Your task is to find every line in the records that holds the string "AGND" and copy it.

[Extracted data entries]
- - - -
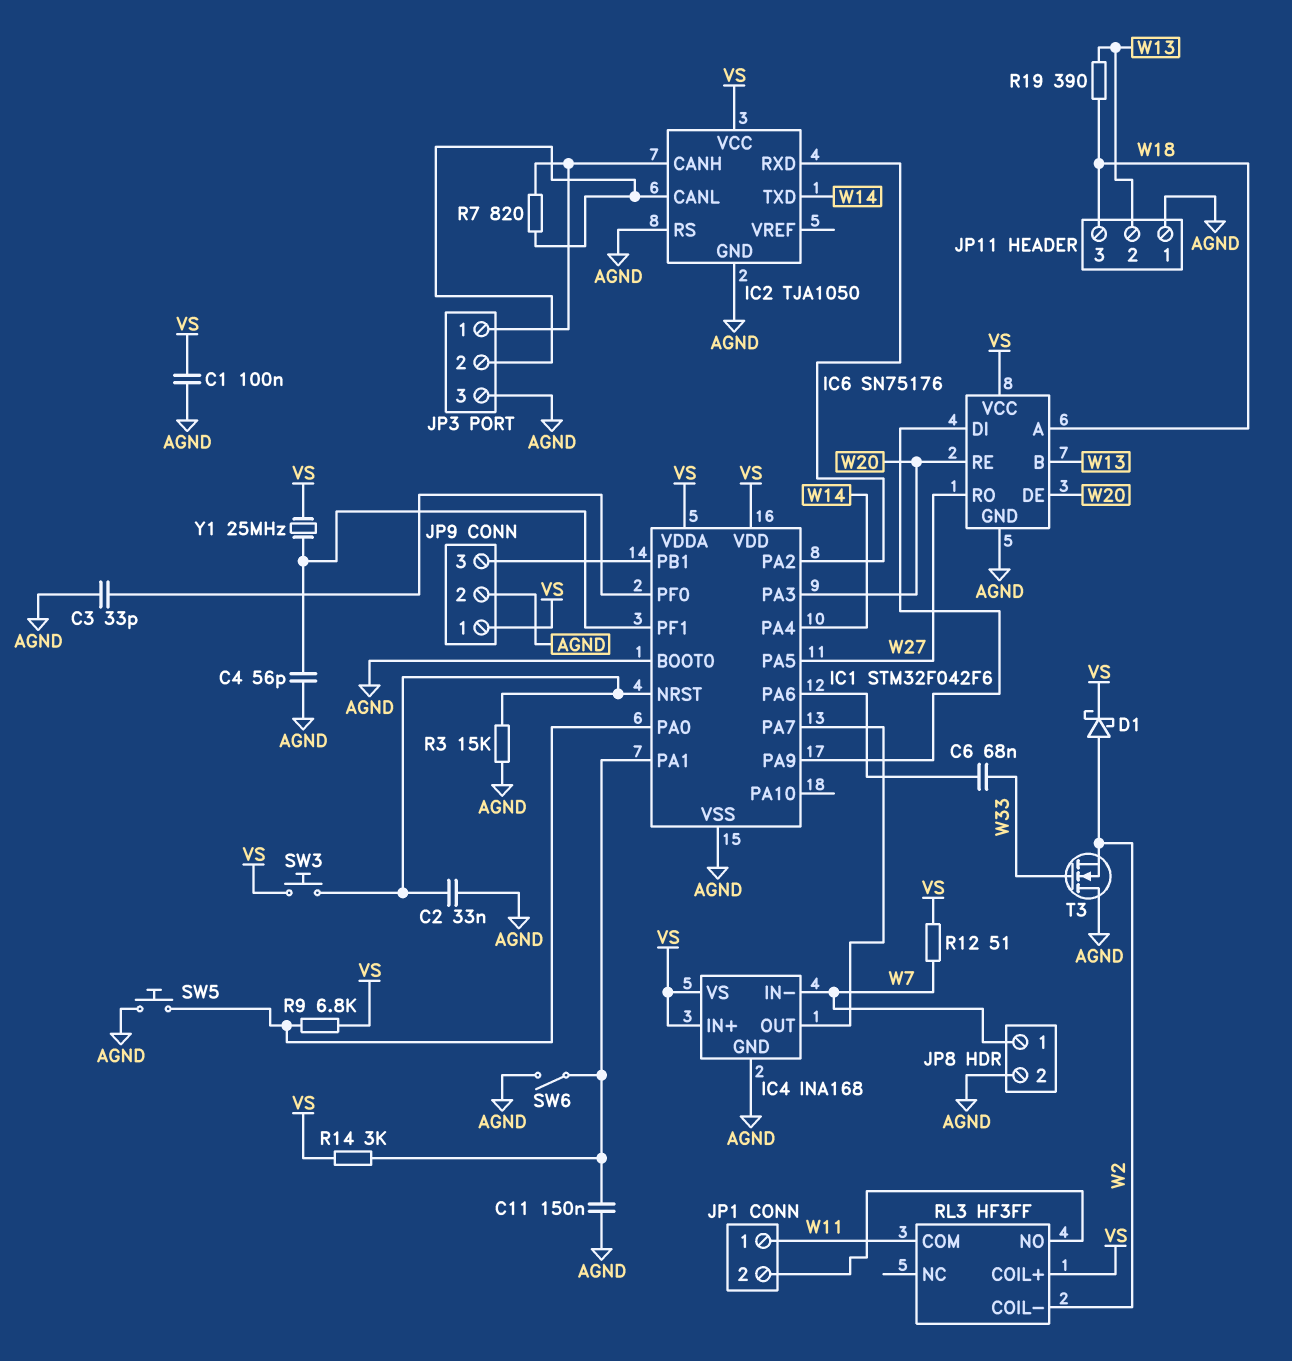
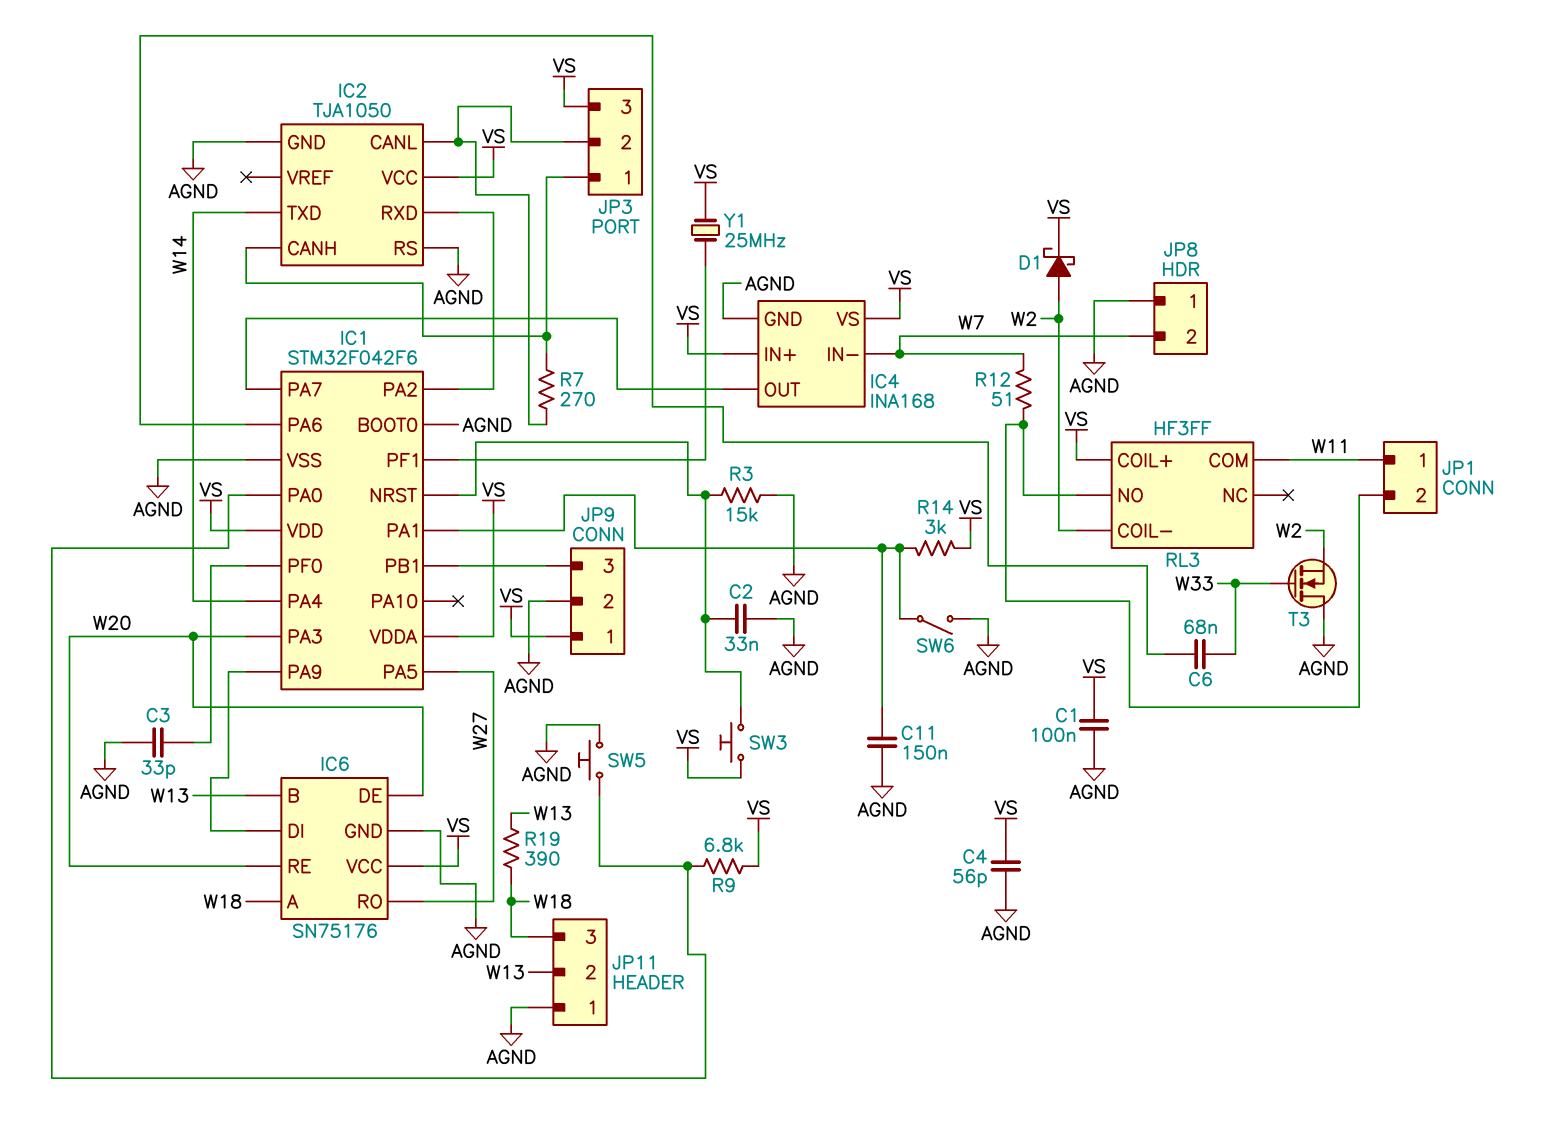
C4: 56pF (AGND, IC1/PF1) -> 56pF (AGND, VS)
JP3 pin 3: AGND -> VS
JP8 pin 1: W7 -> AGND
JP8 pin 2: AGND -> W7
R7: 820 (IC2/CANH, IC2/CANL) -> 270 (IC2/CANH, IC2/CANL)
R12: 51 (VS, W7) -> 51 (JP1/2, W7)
- - - -
--- TASK SOLUTION ---
C4: 56pF (AGND, IC1/PF1) -> 56pF (AGND, VS)
JP3 pin 3: AGND -> VS
JP8 pin 1: W7 -> AGND
JP8 pin 2: AGND -> W7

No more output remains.